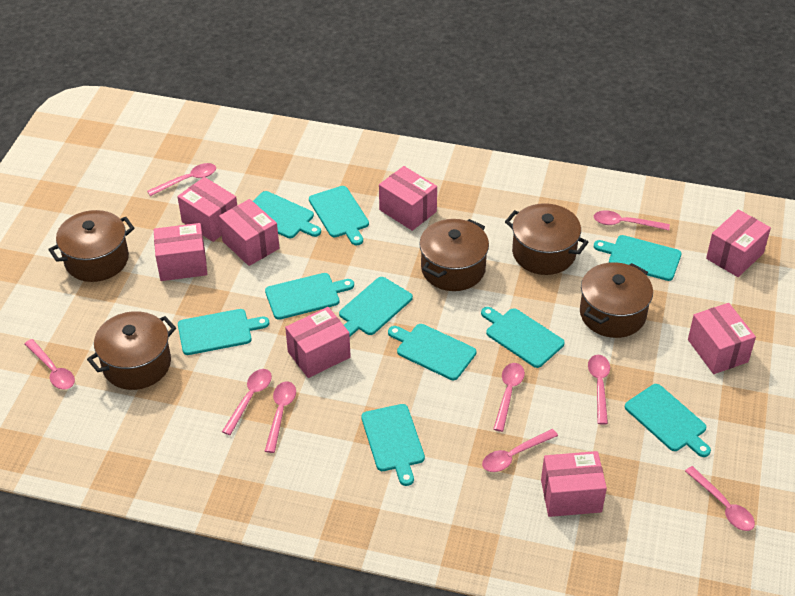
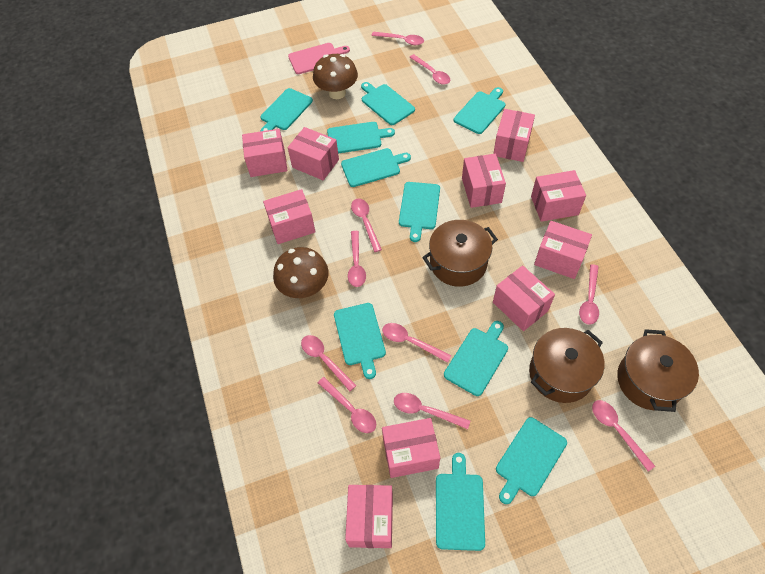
brown mushroom: 0 -> 2
brown pot: 5 -> 3
pink box: 8 -> 10
pink cutting board: 0 -> 1
pink spoon: 9 -> 10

○ ○ ○ ○ ○

Wherever the word "pink" appears in the records above, copy that line.

__COMPLETED TASK__
pink box: 8 -> 10
pink cutting board: 0 -> 1
pink spoon: 9 -> 10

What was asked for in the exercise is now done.